_DATASET EXCERPT_:
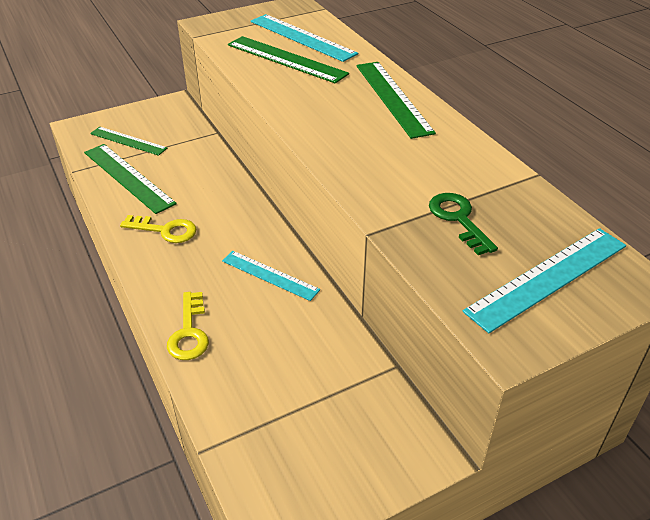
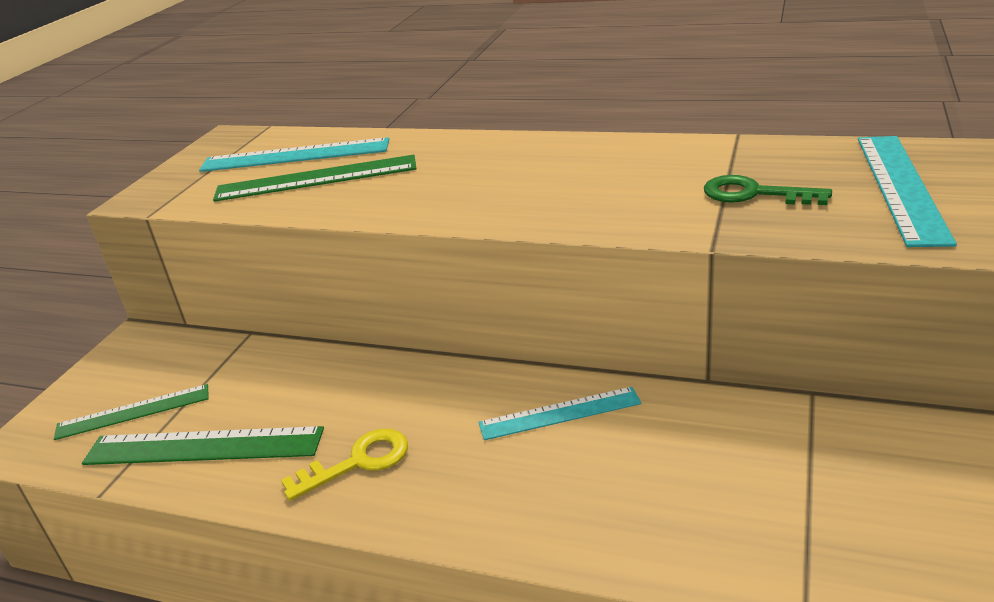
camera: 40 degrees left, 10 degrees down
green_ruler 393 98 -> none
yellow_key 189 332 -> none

_AIM OF THE EXERCISE_: In the copy, keep every line of the data above exactly and drop each picture.

_WRITTEN ANSWER_:
camera: 40 degrees left, 10 degrees down
green_ruler 393 98 -> none
yellow_key 189 332 -> none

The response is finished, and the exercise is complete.